[Collection entries]
— start —
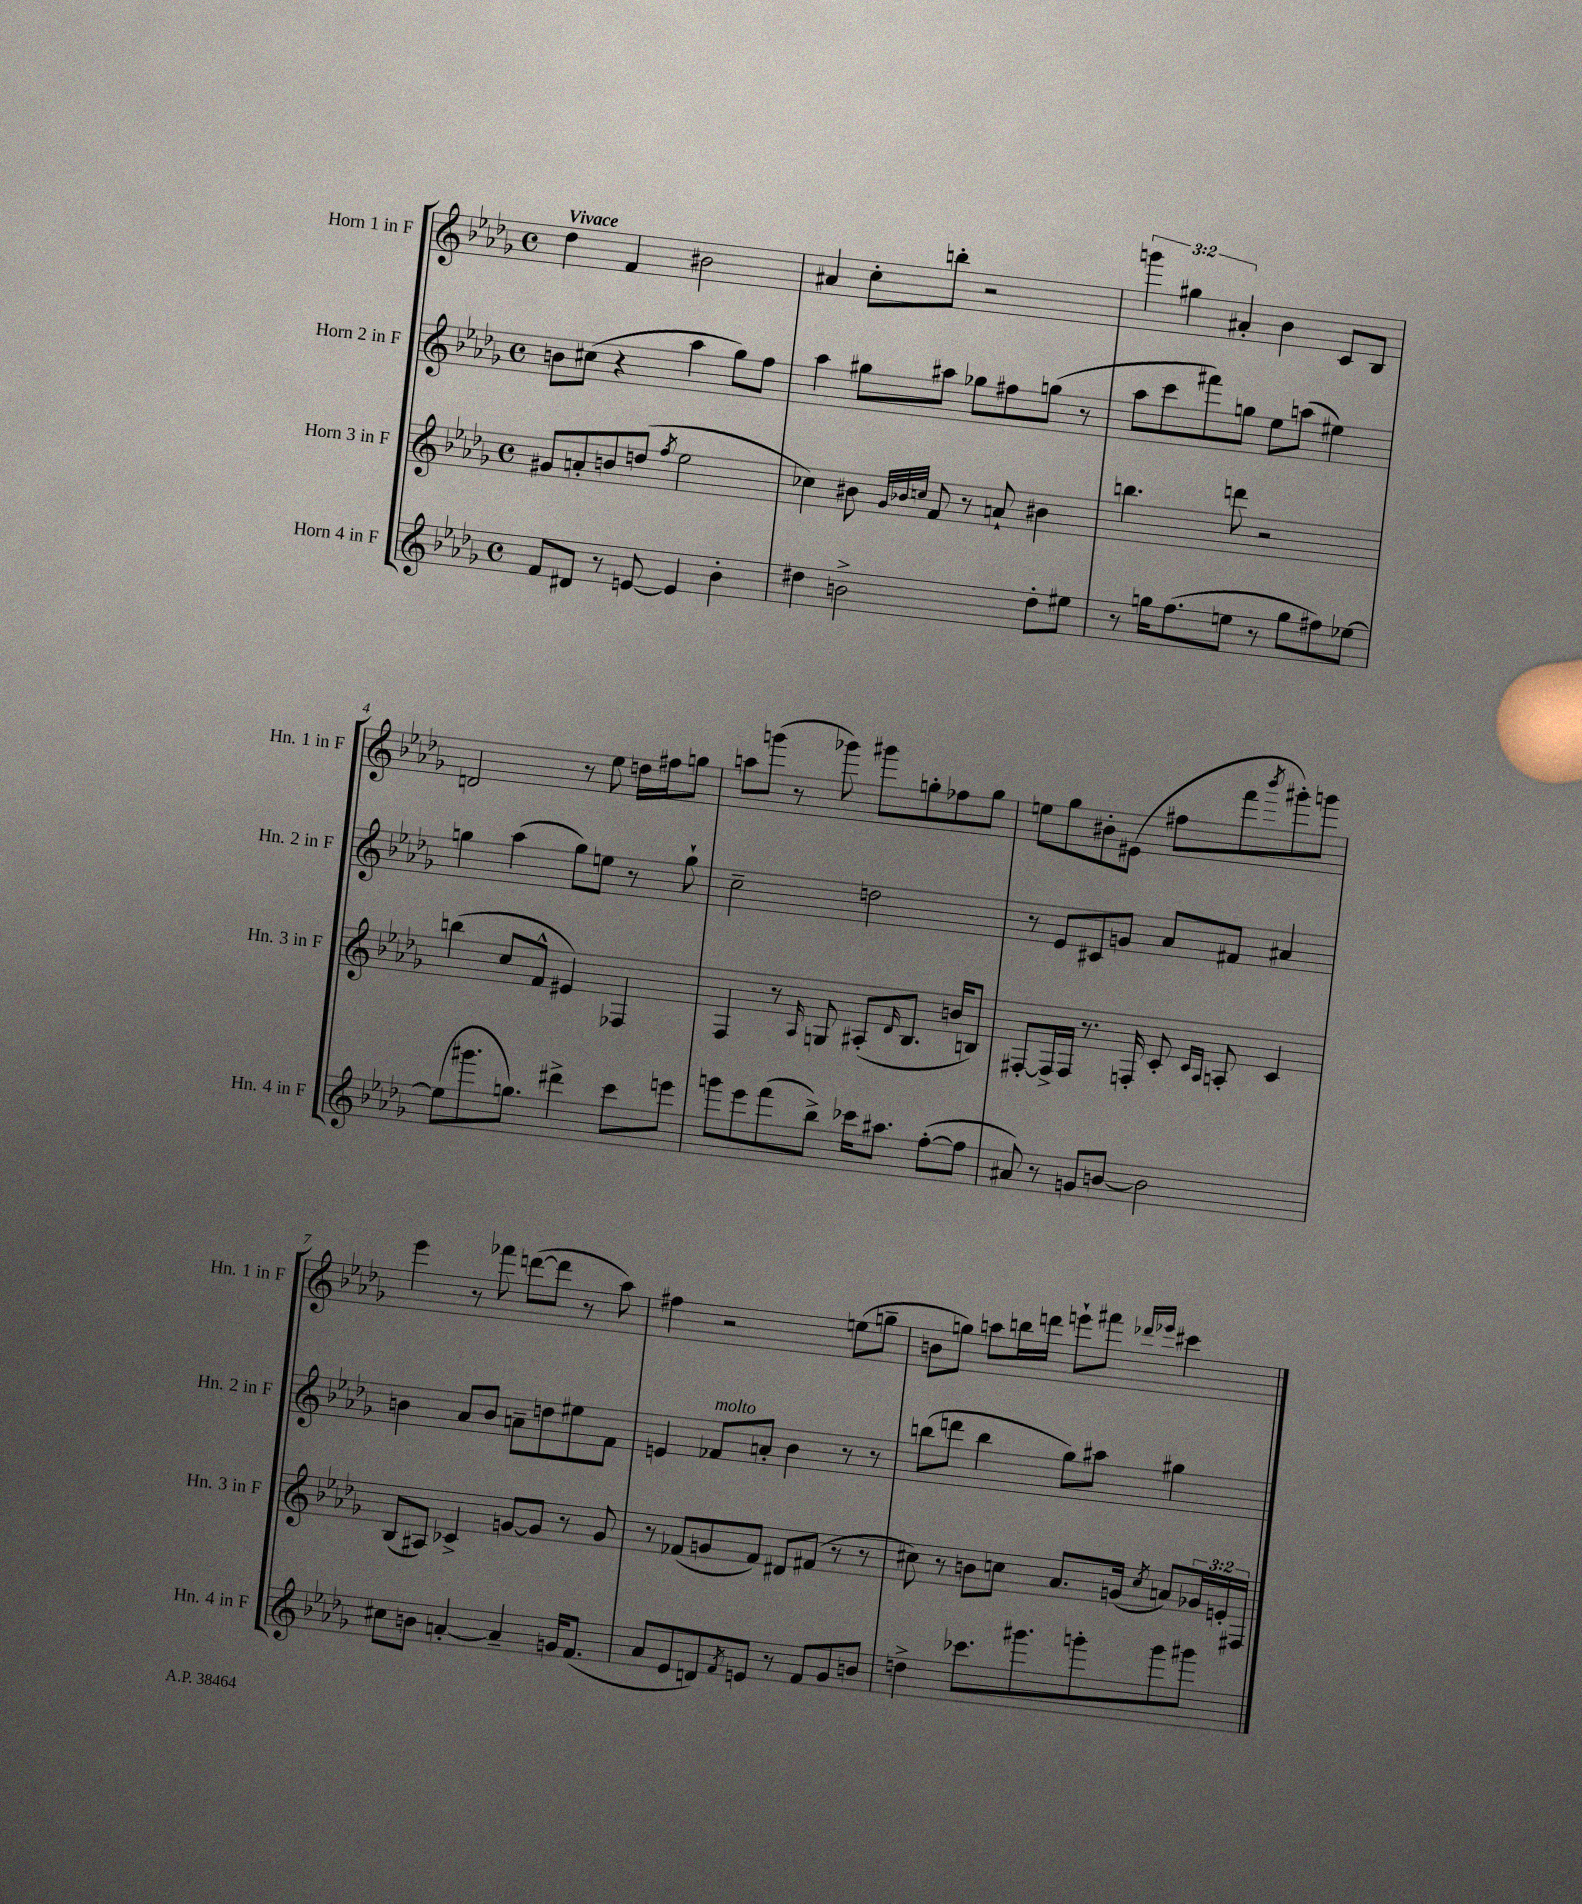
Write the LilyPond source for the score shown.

<<
\new StaffGroup <<
\new Staff = "s0" \with { instrumentName = "Horn 1 in F" shortInstrumentName = "Hn. 1 in F" } {
    \clef treble \key des \major \defaultTimeSignature \time 4/4 \override Staff.TupletNumber.text = #tuplet-number::calc-fraction-text \tempo "Vivace"
    des''4 f'4 bis'2 |
    ais'4 c''8-. b''8-. r2 |
    \tuplet 3/2 { g'''4 gis''4 ais'4-. } bes'4 c'8 bes8 |
    d'2 r8 ees''8 d''16 fis''16 g''8 |
    a''8 g'''8( r8 ges'''8) gis'''8 g''8-. fes''8 g''8 |
    e''8 ges''8 bis'8-. eis'8( fis''8 f'''8 \acciaccatura { bes'''8 } gis'''8-.) g'''8 |
    ees'''4 r8 fes'''8 d'''8~( d'''8 r8 aes''8) |
    fis''4 r2 e''8( g''8-- |
    b'8 g''8) a''8 b''16 d'''16 e'''8-! fis'''8 \grace { des'''16 ees'''16 } cis'''4 \bar "|." |
}
\new Staff = "s1" \with { instrumentName = "Horn 2 in F" shortInstrumentName = "Hn. 2 in F" } {
    \clef treble \key des \major \defaultTimeSignature \time 4/4
    b'8 cis''8( r4 aes''4 ges''8) f''8 |
    aes''4 gis''8 ais''8 ges''8 fis''8 g''8( r8 |
    aes''8 c'''8 fis'''8) g''8 ees''8 a''8( eis''4) |
    g''4 aes''4( g''8) e''8 r8 g''8-! |
    c''2-- d''2 |
    r8 ees'8 cis'8 g'8 aes'8 fis'8 ais'4 |
    b'4 aes'8 b'8 a'8-- d''8 eis''8 f'8 |
    e'4 fes'8^\markup { \italic "molto" } a'8-. bes'4 r8 r8 |
    b''8( d'''8 b''4 ges''8) ais''8 gis''4 \bar "|." |
}
\new Staff = "s2" \with { instrumentName = "Horn 3 in F" shortInstrumentName = "Hn. 3 in F" } {
    \clef treble \key des \major \defaultTimeSignature \time 4/4 \override Staff.TupletNumber.text = #tuplet-number::calc-fraction-text
    gis'8 a'8-. b'8 d''8( \acciaccatura { f''8 } ees''2 |
    ces''4) bis'8 \grace { ges'32 bes'32 c''32 } f'8 r8 a'8-! bis'4 |
    b''4. d'''8 r2 |
    b''4( c''8 f'8-^ eis'4) fes4 |
    f4 r8 \grace { aes16 } g8 ais8-.( \grace { des'16 } bes8. b'16 b8) |
    fis8~-. fis16-> fis16 r8. f16-. c'8-. \grace { c'16 aes16 } a8-. c'4 |
    bes8( ais8) ces'4-> g'8~ g'8 r8 g'8 |
    r8 fes'8( g'8 fes'8) dis'8 fis'8( r8 r8 |
    cis''8) r8 b'8 c''8 aes'8. g'16( \acciaccatura { c''8 } a'8) \tuplet 3/2 { ges'16 e'16-. fis16 } \bar "|." |
}
\new Staff = "s3" \with { instrumentName = "Horn 4 in F" shortInstrumentName = "Hn. 4 in F" } {
    \clef treble \key des \major \defaultTimeSignature \time 4/4
    f'8 dis'8 r8 e'8~ e'4 bes'4-. |
    dis''4 b'2-> dis''8-. eis''8 |
    r8 g''16 f''8.( e''8 r8 g''8 fis''8) ees''8~ |
    ees''8( gis'''8. g''8.) dis'''4-> c'''8 e'''8 |
    g'''8 ees'''8 f'''8( bes''8->) ces'''16 ais''8. f''8~-.( f''8 |
    ais'8) r8 g'8 b'8~ b'2 |
    cis''8 b'8 a'4~-. a'4-- g'16 f'8.( |
    aes'8 ees'8 d'8) \acciaccatura { f'8 } e'8 r8 f'8 ges'8 b'8 |
    d''4-> ces'''8. gis'''8. g'''8-. g'''8 gis'''8 \bar "|." |
}
>>
>>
— end —
§ **Do this**
Find every line in the items above that contains the string "override", treating uppercase and lowercase as different, and copy each of those lines in full.

§ **Result below**
    \clef treble \key des \major \defaultTimeSignature \time 4/4 \override Staff.TupletNumber.text = #tuplet-number::calc-fraction-text \tempo "Vivace"
    \clef treble \key des \major \defaultTimeSignature \time 4/4 \override Staff.TupletNumber.text = #tuplet-number::calc-fraction-text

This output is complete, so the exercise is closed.